| About this task |
Locate the line containing "L1: none -> 2.2uH (N13, U3/IO2)" in the data below. Reproduce it and every following line up to the end, exactly as given.

Stored entries:
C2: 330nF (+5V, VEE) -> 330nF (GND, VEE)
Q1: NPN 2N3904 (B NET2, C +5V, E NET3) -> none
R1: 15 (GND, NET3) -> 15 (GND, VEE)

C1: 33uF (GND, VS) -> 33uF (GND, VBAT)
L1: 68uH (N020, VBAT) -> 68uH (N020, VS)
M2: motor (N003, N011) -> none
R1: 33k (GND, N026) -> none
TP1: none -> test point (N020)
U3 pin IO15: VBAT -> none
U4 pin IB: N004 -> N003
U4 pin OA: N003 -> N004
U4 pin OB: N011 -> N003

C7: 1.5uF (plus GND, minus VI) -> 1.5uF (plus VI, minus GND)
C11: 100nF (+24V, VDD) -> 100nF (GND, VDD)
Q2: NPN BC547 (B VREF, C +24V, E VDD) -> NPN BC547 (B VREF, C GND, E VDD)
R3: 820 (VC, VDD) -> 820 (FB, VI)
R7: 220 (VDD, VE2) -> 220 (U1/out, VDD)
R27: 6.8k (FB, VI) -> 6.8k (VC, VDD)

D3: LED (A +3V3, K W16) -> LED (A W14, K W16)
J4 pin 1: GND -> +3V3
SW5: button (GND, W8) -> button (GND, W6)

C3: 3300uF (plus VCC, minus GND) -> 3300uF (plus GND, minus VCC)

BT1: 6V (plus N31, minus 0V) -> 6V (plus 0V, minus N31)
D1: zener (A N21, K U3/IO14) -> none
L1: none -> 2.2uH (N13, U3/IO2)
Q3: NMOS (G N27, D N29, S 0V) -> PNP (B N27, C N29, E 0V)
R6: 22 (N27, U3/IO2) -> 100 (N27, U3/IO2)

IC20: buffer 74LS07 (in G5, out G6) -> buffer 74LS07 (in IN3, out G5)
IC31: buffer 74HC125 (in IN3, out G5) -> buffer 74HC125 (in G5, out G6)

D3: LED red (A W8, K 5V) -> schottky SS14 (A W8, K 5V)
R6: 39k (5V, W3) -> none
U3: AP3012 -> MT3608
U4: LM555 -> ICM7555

| Task response |
L1: none -> 2.2uH (N13, U3/IO2)
Q3: NMOS (G N27, D N29, S 0V) -> PNP (B N27, C N29, E 0V)
R6: 22 (N27, U3/IO2) -> 100 (N27, U3/IO2)

IC20: buffer 74LS07 (in G5, out G6) -> buffer 74LS07 (in IN3, out G5)
IC31: buffer 74HC125 (in IN3, out G5) -> buffer 74HC125 (in G5, out G6)

D3: LED red (A W8, K 5V) -> schottky SS14 (A W8, K 5V)
R6: 39k (5V, W3) -> none
U3: AP3012 -> MT3608
U4: LM555 -> ICM7555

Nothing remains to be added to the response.